▶ TASK GOAL
Reproduce the entries below, substituting "Give" for "Output" and leaving everything else unchanged.

▶ EXTRACTED ENTRIES

+-------+

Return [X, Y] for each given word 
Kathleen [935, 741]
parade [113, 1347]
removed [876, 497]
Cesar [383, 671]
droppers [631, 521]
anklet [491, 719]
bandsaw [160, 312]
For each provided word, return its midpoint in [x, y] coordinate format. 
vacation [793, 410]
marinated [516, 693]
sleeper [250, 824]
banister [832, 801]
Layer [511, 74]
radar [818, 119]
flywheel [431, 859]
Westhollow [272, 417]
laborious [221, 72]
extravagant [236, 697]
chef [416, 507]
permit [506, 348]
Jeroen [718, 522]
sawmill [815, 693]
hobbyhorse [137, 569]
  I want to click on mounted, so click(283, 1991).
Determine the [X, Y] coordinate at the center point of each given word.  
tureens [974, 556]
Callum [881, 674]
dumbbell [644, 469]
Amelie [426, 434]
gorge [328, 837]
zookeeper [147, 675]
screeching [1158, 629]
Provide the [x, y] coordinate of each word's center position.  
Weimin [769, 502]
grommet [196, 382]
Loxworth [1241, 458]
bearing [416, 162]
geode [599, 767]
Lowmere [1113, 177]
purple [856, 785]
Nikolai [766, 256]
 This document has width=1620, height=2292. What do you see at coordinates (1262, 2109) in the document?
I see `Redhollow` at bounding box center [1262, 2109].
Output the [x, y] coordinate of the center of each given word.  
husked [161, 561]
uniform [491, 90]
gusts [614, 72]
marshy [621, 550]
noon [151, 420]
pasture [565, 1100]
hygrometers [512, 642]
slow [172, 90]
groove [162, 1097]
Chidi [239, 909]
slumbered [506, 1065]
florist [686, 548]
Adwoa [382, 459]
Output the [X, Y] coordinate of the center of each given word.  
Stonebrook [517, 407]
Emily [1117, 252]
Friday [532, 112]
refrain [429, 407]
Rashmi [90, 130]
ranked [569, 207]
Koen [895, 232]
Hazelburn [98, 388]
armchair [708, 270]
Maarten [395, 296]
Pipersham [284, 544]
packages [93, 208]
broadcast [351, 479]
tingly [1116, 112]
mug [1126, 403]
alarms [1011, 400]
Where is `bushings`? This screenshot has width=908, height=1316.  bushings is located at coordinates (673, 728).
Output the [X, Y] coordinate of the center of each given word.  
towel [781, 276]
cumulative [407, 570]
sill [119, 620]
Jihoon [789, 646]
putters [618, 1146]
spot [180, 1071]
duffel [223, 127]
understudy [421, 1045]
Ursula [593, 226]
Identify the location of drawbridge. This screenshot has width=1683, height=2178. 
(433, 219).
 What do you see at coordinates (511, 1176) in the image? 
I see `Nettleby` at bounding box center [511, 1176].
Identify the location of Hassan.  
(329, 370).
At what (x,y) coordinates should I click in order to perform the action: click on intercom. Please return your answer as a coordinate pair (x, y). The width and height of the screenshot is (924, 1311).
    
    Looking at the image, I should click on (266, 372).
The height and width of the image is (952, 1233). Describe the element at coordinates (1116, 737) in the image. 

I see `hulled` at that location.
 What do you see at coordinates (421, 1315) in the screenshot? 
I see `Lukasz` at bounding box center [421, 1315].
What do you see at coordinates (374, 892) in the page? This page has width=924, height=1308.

+-------+

▶ RESULT OF THIS TASK
Return [X, Y] for each given word 
Kathleen [935, 741]
parade [113, 1347]
removed [876, 497]
Cesar [383, 671]
droppers [631, 521]
anklet [491, 719]
bandsaw [160, 312]
For each provided word, return its midpoint in [x, y] coordinate format. 
vacation [793, 410]
marinated [516, 693]
sleeper [250, 824]
banister [832, 801]
Layer [511, 74]
radar [818, 119]
flywheel [431, 859]
Westhollow [272, 417]
laborious [221, 72]
extravagant [236, 697]
chef [416, 507]
permit [506, 348]
Jeroen [718, 522]
sawmill [815, 693]
hobbyhorse [137, 569]
  I want to click on mounted, so click(283, 1991).
Determine the [X, Y] coordinate at the center point of each given word.  
tureens [974, 556]
Callum [881, 674]
dumbbell [644, 469]
Amelie [426, 434]
gorge [328, 837]
zookeeper [147, 675]
screeching [1158, 629]
Provide the [x, y] coordinate of each word's center position.  
Weimin [769, 502]
grommet [196, 382]
Loxworth [1241, 458]
bearing [416, 162]
geode [599, 767]
Lowmere [1113, 177]
purple [856, 785]
Nikolai [766, 256]
 This document has width=1620, height=2292. What do you see at coordinates (1262, 2109) in the document?
I see `Redhollow` at bounding box center [1262, 2109].
Give the [x, y] coordinate of the center of each given word.  
husked [161, 561]
uniform [491, 90]
gusts [614, 72]
marshy [621, 550]
noon [151, 420]
pasture [565, 1100]
hygrometers [512, 642]
slow [172, 90]
groove [162, 1097]
Chidi [239, 909]
slumbered [506, 1065]
florist [686, 548]
Adwoa [382, 459]
Give the [X, Y] coordinate of the center of each given word.  
Stonebrook [517, 407]
Emily [1117, 252]
Friday [532, 112]
refrain [429, 407]
Rashmi [90, 130]
ranked [569, 207]
Koen [895, 232]
Hazelburn [98, 388]
armchair [708, 270]
Maarten [395, 296]
Pipersham [284, 544]
packages [93, 208]
broadcast [351, 479]
tingly [1116, 112]
mug [1126, 403]
alarms [1011, 400]
Where is `bushings`? This screenshot has width=908, height=1316.  bushings is located at coordinates (673, 728).
Give the [X, Y] coordinate of the center of each given word.  
towel [781, 276]
cumulative [407, 570]
sill [119, 620]
Jihoon [789, 646]
putters [618, 1146]
spot [180, 1071]
duffel [223, 127]
understudy [421, 1045]
Ursula [593, 226]
Identify the location of drawbridge. This screenshot has width=1683, height=2178. 
(433, 219).
 What do you see at coordinates (511, 1176) in the image? 
I see `Nettleby` at bounding box center [511, 1176].
Identify the location of Hassan.  
(329, 370).
At what (x,y) coordinates should I click in order to perform the action: click on intercom. Please return your answer as a coordinate pair (x, y). The width and height of the screenshot is (924, 1311).
    
    Looking at the image, I should click on (266, 372).
The height and width of the image is (952, 1233). Describe the element at coordinates (1116, 737) in the image. 

I see `hulled` at that location.
 What do you see at coordinates (421, 1315) in the screenshot? 
I see `Lukasz` at bounding box center [421, 1315].
What do you see at coordinates (374, 892) in the page? This page has width=924, height=1308.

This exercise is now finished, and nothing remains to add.